▶ What you need to do
All pictures are to be dropped, and the remaining data set down exactly.

▶ Object change descriptions
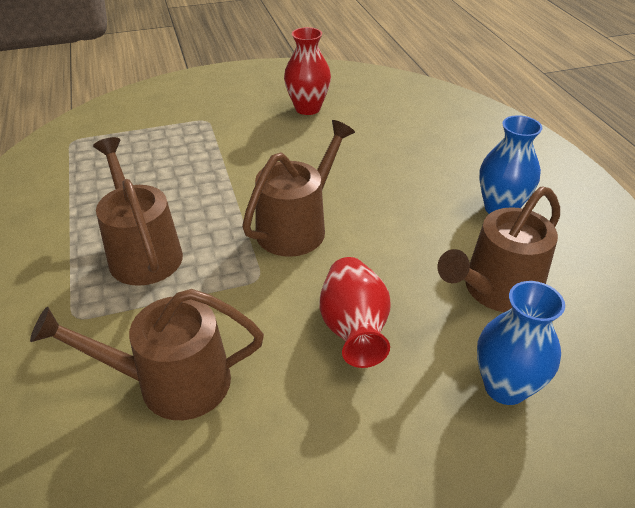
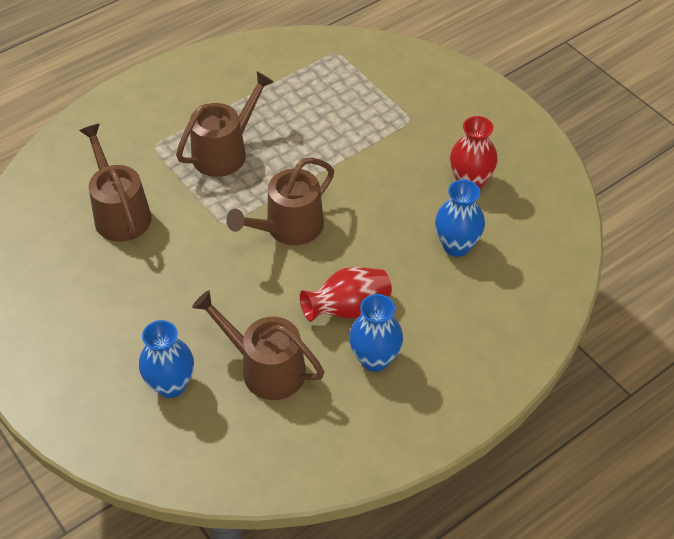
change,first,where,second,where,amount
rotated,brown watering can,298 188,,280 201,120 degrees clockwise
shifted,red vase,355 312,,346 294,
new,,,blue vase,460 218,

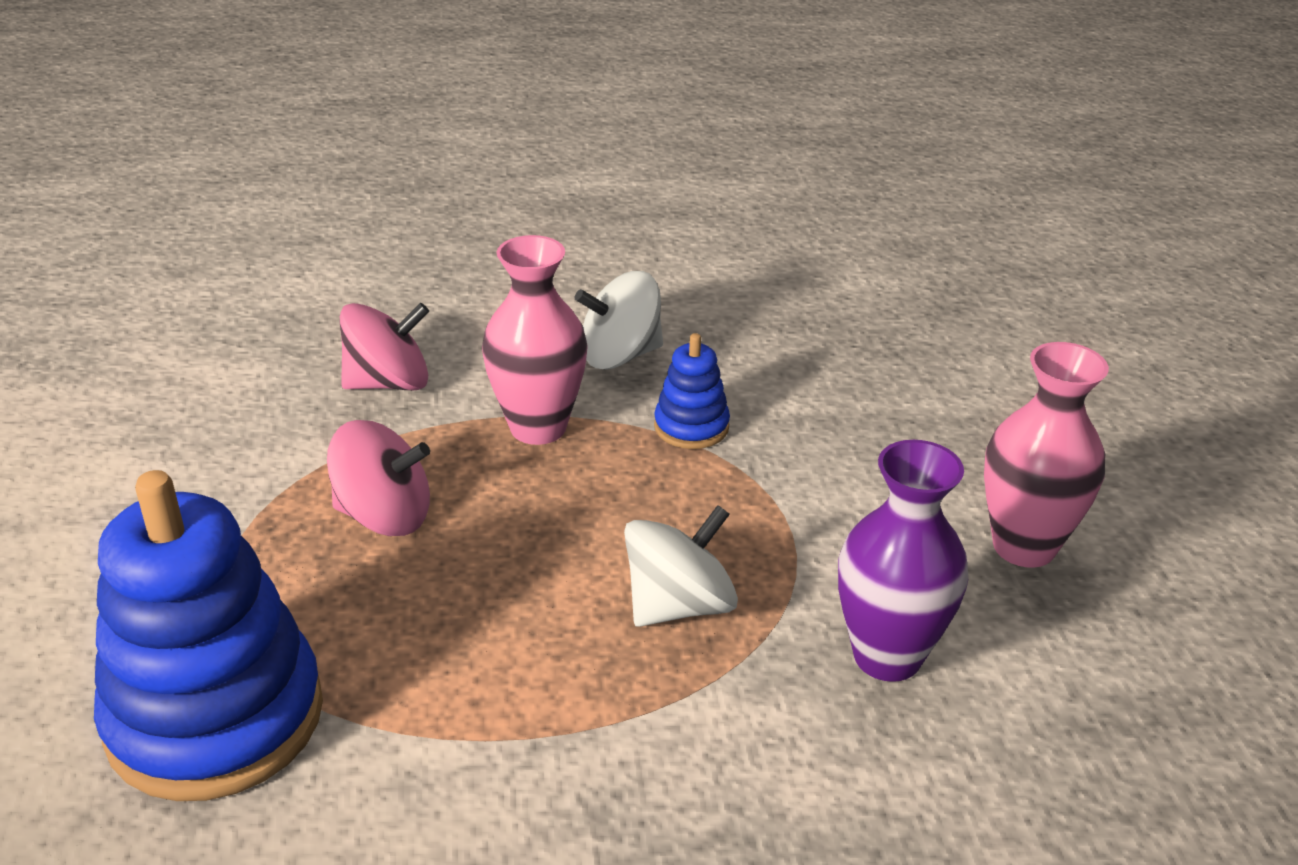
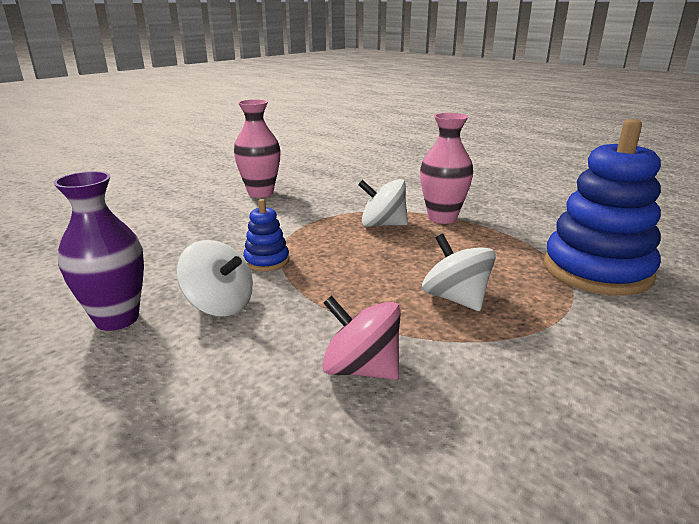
change,first,where,second,where,amount
shifted,pink vase,535 340,,446 168,
repainted,pink spinning top,378 478,white spinning top,459 272,
shifted,purple vase,903 561,,98 251,

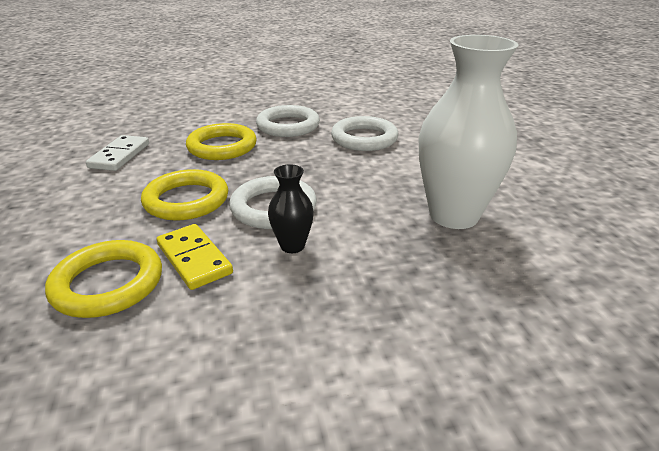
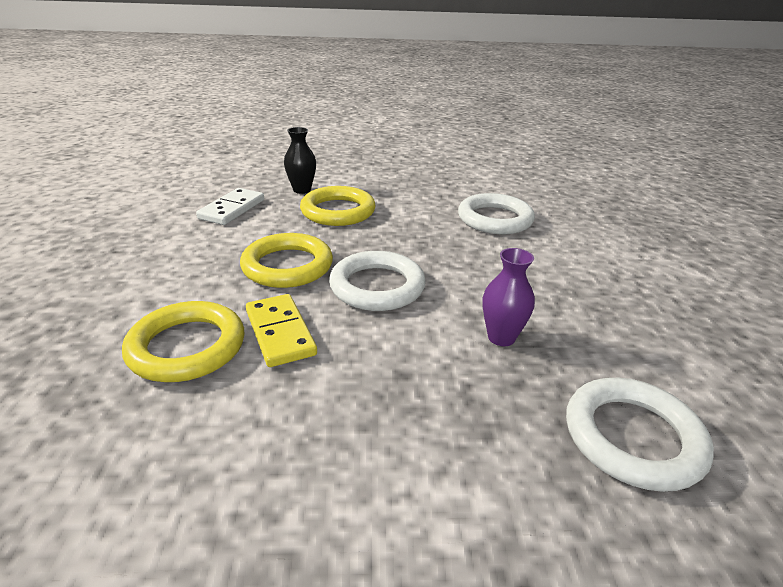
change,first,where,second,where,amount
gone,white vase,469 132,,,
shifted,white ring,288 121,,640 435,
shifted,black vase,291 208,,300 160,
new,,,purple vase,509 297,

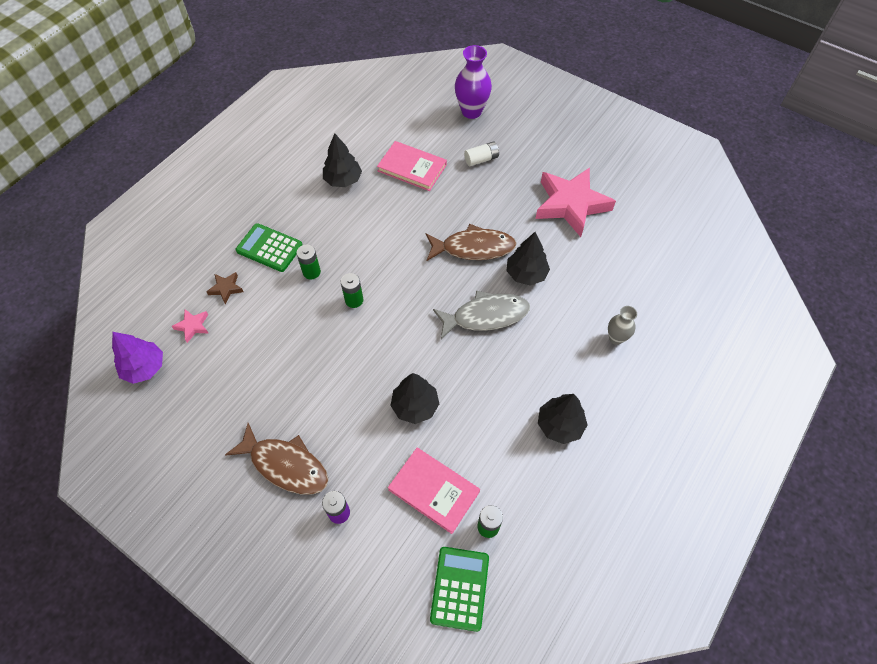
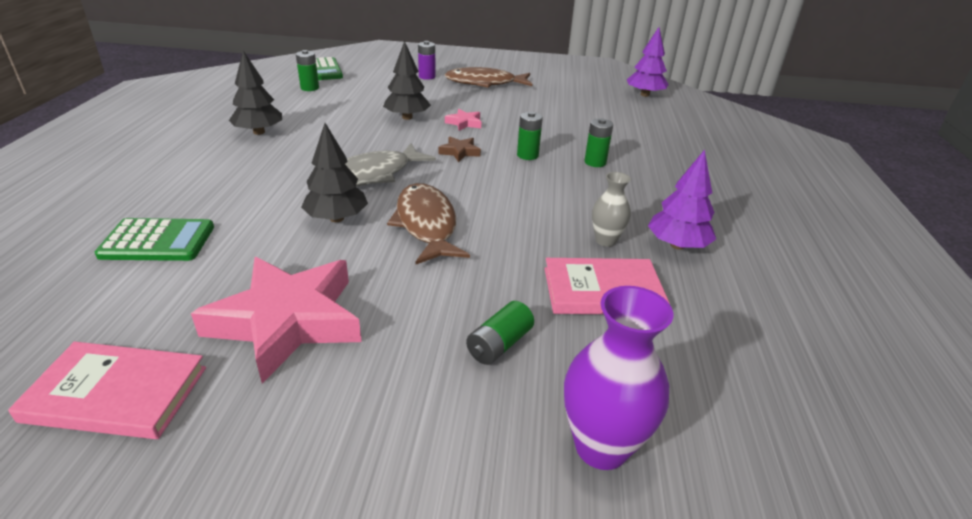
change,first,where,second,where,amount
repainted,black tree,342 160,purple tree,682 200,
repainted,white battery,481 154,green battery,500 333,
shifted,green calculator,269 247,,154 239,
rotated,brown fish,471 242,,428 223,105 degrees clockwise
shifted,brown star,224 288,,459 149,
shifted,grey vase,622 325,,611 209,
shifted,pink star,190 326,,463 120,
shifted,pink book,434 491,,107 390,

▶ Written response
change,first,where,second,where,amount
rotated,brown watering can,298 188,,280 201,120 degrees clockwise
shifted,red vase,355 312,,346 294,
new,,,blue vase,460 218,

change,first,where,second,where,amount
shifted,pink vase,535 340,,446 168,
repainted,pink spinning top,378 478,white spinning top,459 272,
shifted,purple vase,903 561,,98 251,

change,first,where,second,where,amount
gone,white vase,469 132,,,
shifted,white ring,288 121,,640 435,
shifted,black vase,291 208,,300 160,
new,,,purple vase,509 297,

change,first,where,second,where,amount
repainted,black tree,342 160,purple tree,682 200,
repainted,white battery,481 154,green battery,500 333,
shifted,green calculator,269 247,,154 239,
rotated,brown fish,471 242,,428 223,105 degrees clockwise
shifted,brown star,224 288,,459 149,
shifted,grey vase,622 325,,611 209,
shifted,pink star,190 326,,463 120,
shifted,pink book,434 491,,107 390,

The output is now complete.